WORK TO COMPLETE:
Extract all of the lines below verbatim, leaving out the pictures.

SUPPLIED ENTRIES:
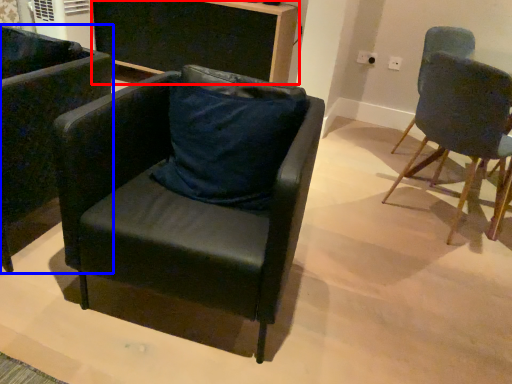
Question: Which object is closer to the camera taking this photo, desk (highlighted by a red box) or chair (highlighted by a blue box)?

Choices:
 (A) desk
 (B) chair

Answer: (B)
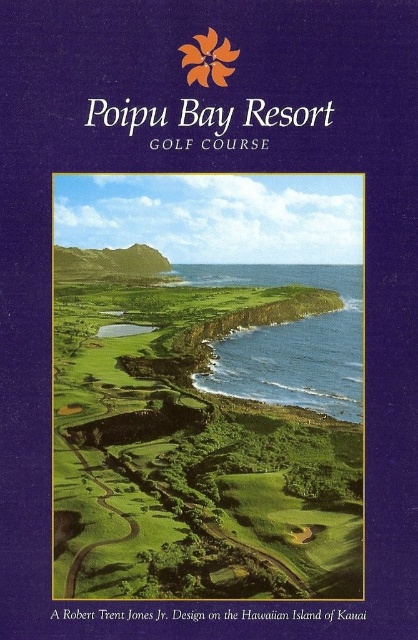
Question: Can you confirm if green grassy golf course at center is positioned above blue water at center?

Choices:
 (A) no
 (B) yes

Answer: (A)

Question: Does green grassy golf course at center have a greater width compared to blue water at center?

Choices:
 (A) yes
 (B) no

Answer: (B)

Question: Which object appears closest to the camera in this image?

Choices:
 (A) green grassy golf course at center
 (B) blue water at center

Answer: (A)

Question: Can you confirm if green grassy golf course at center is bigger than blue water at center?

Choices:
 (A) no
 (B) yes

Answer: (A)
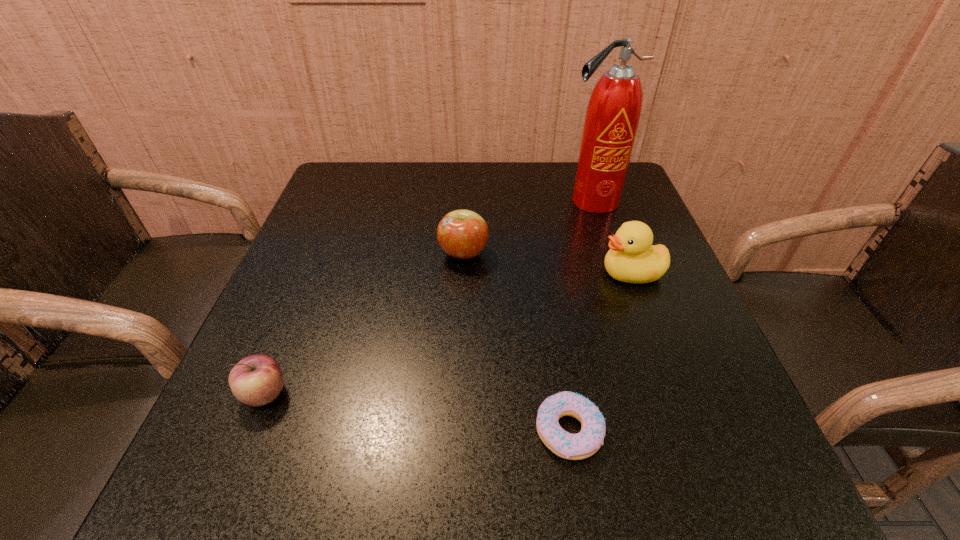
Identify the location of blank area in the image that satisfies the following two spatial constraints: 1. on the front side of the doughnut; 2. on the left side of the left apple. (251, 431).

Find the location of a particular element. Image resolution: width=960 pixels, height=540 pixels. free location that satisfies the following two spatial constraints: 1. on the back side of the tallest object; 2. on the right side of the left apple is located at coordinates (344, 201).

Find the location of a particular element. This screenshot has width=960, height=540. vacant space that satisfies the following two spatial constraints: 1. on the front side of the doughnut; 2. on the right side of the nearer apple is located at coordinates (251, 431).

ANSWER FOR THE TASK:
Question: Which object is closer to the camera taking this photo, desk (highlighted by a red box) or chair (highlighted by a blue box)?

Choices:
 (A) desk
 (B) chair

Answer: (B)
Question: Can you confirm if green grassy golf course at center is positioned above blue water at center?

Choices:
 (A) no
 (B) yes

Answer: (A)

Question: Does green grassy golf course at center have a greater width compared to blue water at center?

Choices:
 (A) yes
 (B) no

Answer: (B)

Question: Which object appears closest to the camera in this image?

Choices:
 (A) green grassy golf course at center
 (B) blue water at center

Answer: (A)

Question: Can you confirm if green grassy golf course at center is bigger than blue water at center?

Choices:
 (A) no
 (B) yes

Answer: (A)
Identify the location of blank area in the image that satisfies the following two spatial constraints: 1. on the front side of the doughnut; 2. on the left side of the left apple. (251, 431).

Find the location of a particular element. Image resolution: width=960 pixels, height=540 pixels. free location that satisfies the following two spatial constraints: 1. on the back side of the tallest object; 2. on the right side of the left apple is located at coordinates (344, 201).

Find the location of a particular element. This screenshot has width=960, height=540. vacant space that satisfies the following two spatial constraints: 1. on the front side of the doughnut; 2. on the right side of the nearer apple is located at coordinates (251, 431).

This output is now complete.